● AVAILABLE DATA
+ + + + +

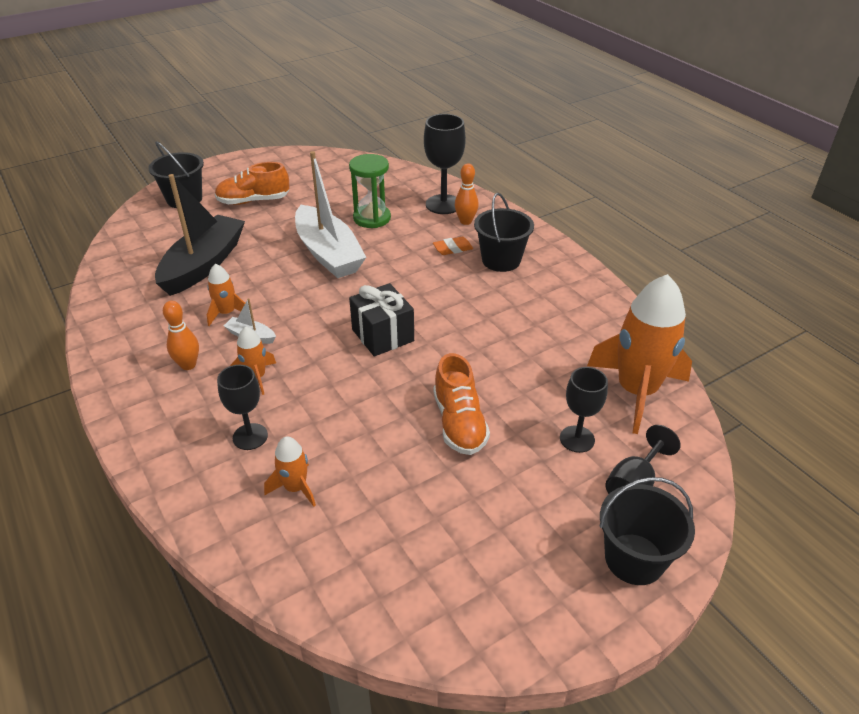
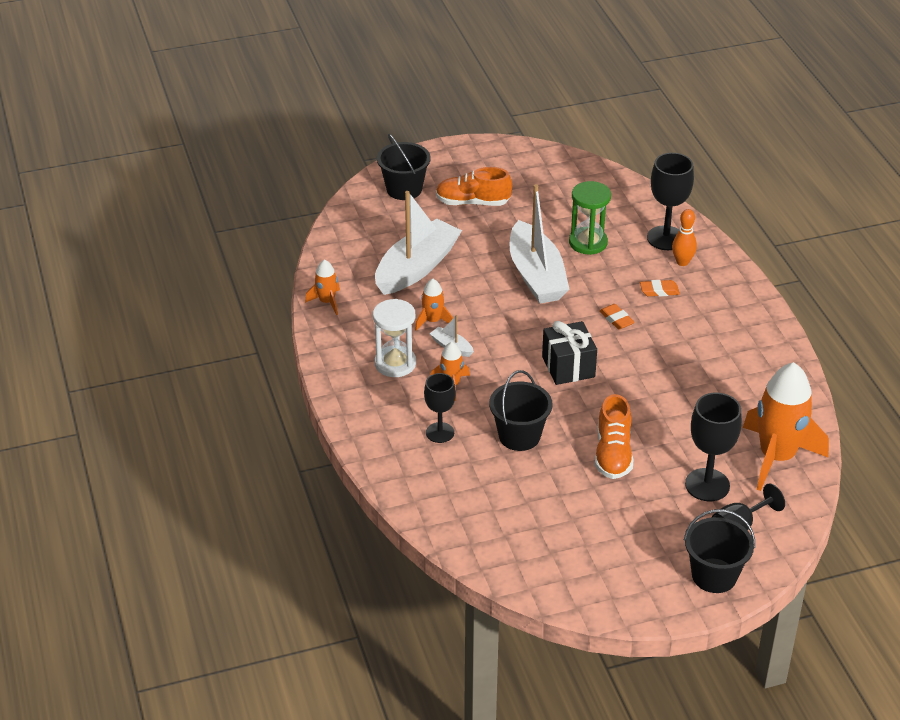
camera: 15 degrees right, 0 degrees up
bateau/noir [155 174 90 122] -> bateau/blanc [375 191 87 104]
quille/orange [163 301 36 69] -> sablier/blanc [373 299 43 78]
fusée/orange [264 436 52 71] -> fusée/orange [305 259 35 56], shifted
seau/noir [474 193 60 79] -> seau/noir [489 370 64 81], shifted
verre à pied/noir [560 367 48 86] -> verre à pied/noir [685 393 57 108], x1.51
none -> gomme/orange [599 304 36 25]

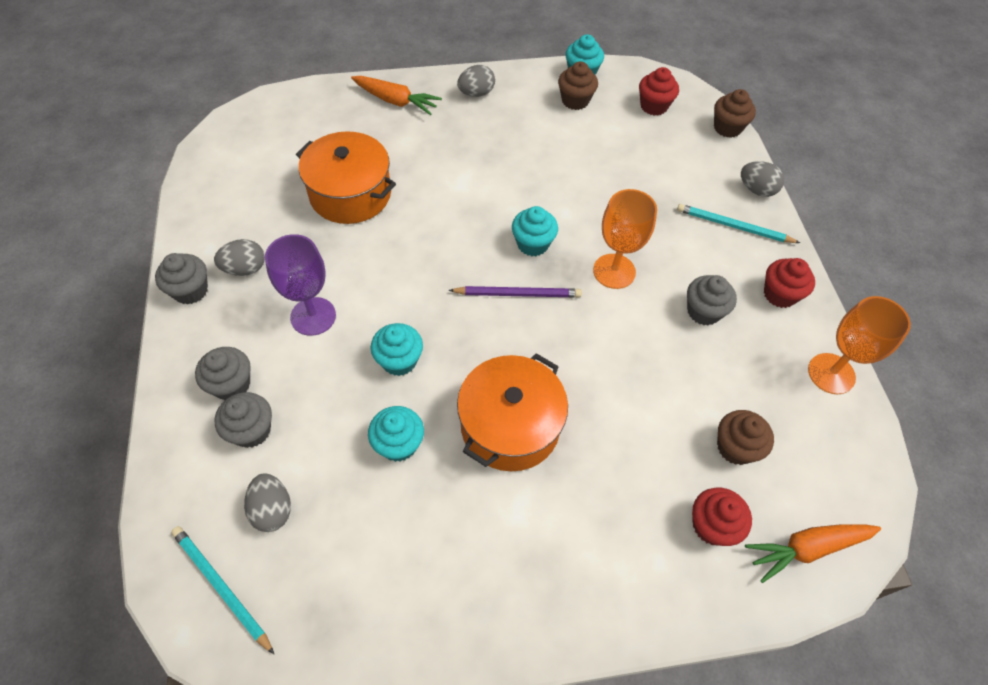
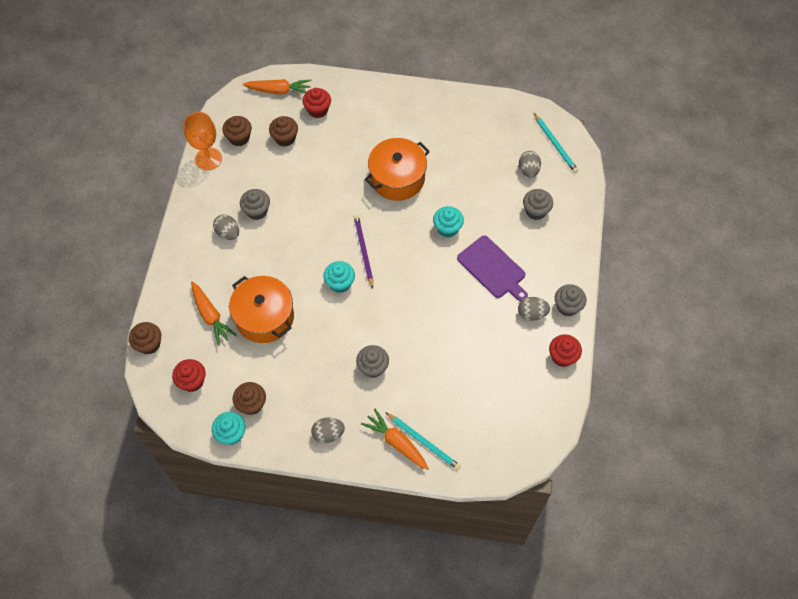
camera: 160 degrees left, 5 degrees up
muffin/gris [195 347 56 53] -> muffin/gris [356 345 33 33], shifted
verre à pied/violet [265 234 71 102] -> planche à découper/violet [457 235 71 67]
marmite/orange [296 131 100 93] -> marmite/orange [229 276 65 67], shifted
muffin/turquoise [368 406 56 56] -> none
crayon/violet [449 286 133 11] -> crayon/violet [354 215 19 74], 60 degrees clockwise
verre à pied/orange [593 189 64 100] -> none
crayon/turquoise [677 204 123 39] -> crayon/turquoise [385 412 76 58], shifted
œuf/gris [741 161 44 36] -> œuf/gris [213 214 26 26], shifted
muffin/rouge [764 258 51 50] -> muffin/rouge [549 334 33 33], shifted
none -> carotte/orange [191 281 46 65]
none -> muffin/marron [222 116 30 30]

+ + + + +

● INSTRUCTIONS TO FOLLOW
When you return the records, keep every word unchanged and drop the pictures.

● COMPLETED TASK
camera: 15 degrees right, 0 degrees up
bateau/noir [155 174 90 122] -> bateau/blanc [375 191 87 104]
quille/orange [163 301 36 69] -> sablier/blanc [373 299 43 78]
fusée/orange [264 436 52 71] -> fusée/orange [305 259 35 56], shifted
seau/noir [474 193 60 79] -> seau/noir [489 370 64 81], shifted
verre à pied/noir [560 367 48 86] -> verre à pied/noir [685 393 57 108], x1.51
none -> gomme/orange [599 304 36 25]

camera: 160 degrees left, 5 degrees up
muffin/gris [195 347 56 53] -> muffin/gris [356 345 33 33], shifted
verre à pied/violet [265 234 71 102] -> planche à découper/violet [457 235 71 67]
marmite/orange [296 131 100 93] -> marmite/orange [229 276 65 67], shifted
muffin/turquoise [368 406 56 56] -> none
crayon/violet [449 286 133 11] -> crayon/violet [354 215 19 74], 60 degrees clockwise
verre à pied/orange [593 189 64 100] -> none
crayon/turquoise [677 204 123 39] -> crayon/turquoise [385 412 76 58], shifted
œuf/gris [741 161 44 36] -> œuf/gris [213 214 26 26], shifted
muffin/rouge [764 258 51 50] -> muffin/rouge [549 334 33 33], shifted
none -> carotte/orange [191 281 46 65]
none -> muffin/marron [222 116 30 30]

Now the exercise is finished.